» **MATERIALS PROVIDED**:
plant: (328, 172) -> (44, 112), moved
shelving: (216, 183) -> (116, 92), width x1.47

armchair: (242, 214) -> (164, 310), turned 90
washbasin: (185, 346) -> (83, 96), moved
...
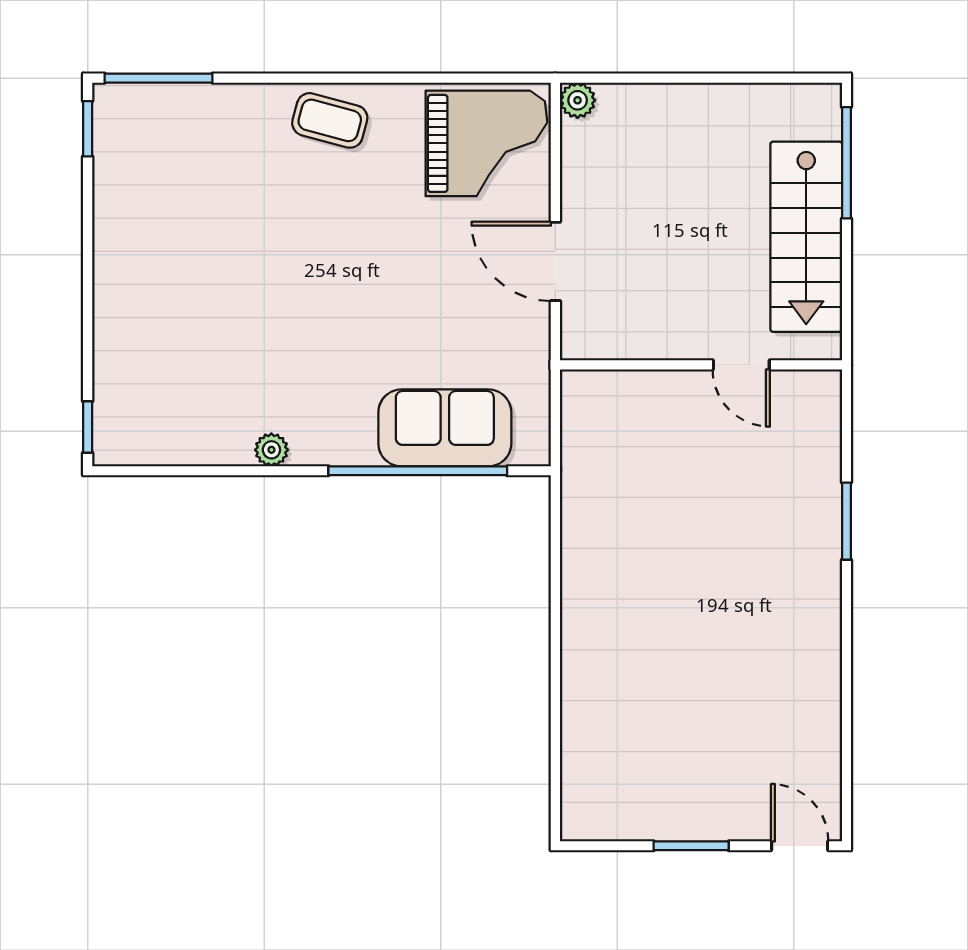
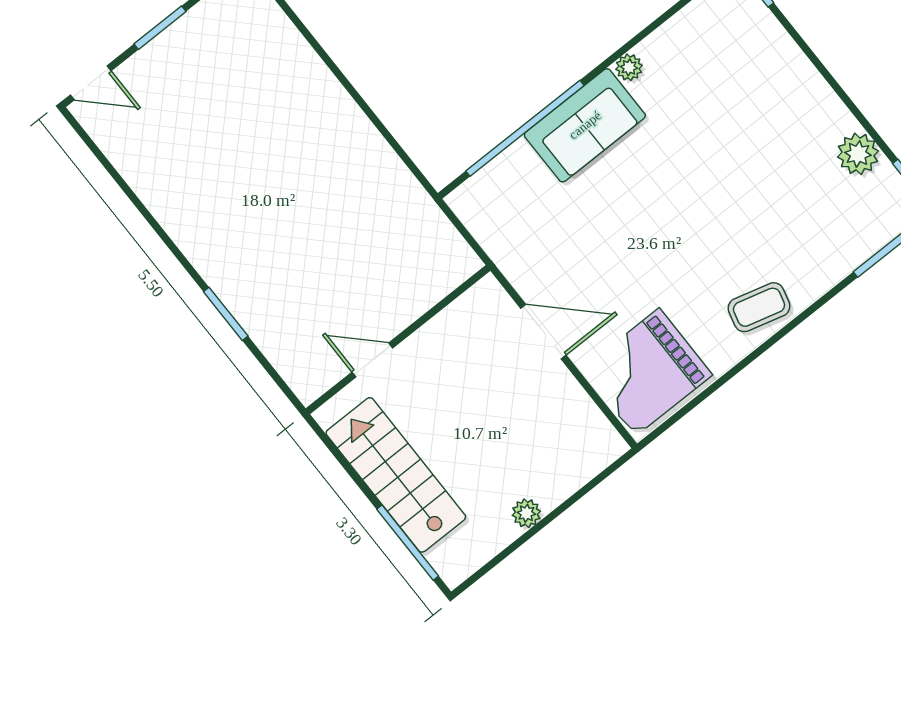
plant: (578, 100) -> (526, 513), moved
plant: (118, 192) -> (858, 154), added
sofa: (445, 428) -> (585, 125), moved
==
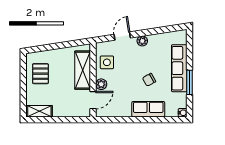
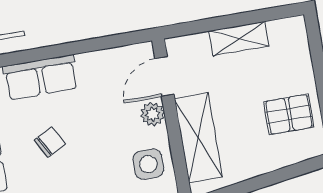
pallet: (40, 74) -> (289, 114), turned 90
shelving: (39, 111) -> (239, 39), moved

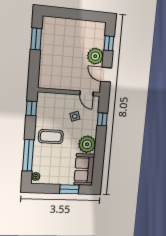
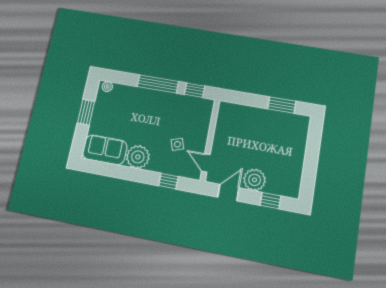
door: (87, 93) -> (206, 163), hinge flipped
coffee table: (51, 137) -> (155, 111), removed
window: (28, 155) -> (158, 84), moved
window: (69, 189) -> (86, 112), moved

» **TASK PROMPT**: Give back exactly the lines above, from the line containing "shelving: (216, 183)" through the line containing "washbasin: (185, 346) -> (83, 96), moved", with both end lines and nothing more.

» **SOLUTION**:
shelving: (216, 183) -> (116, 92), width x1.47

armchair: (242, 214) -> (164, 310), turned 90
washbasin: (185, 346) -> (83, 96), moved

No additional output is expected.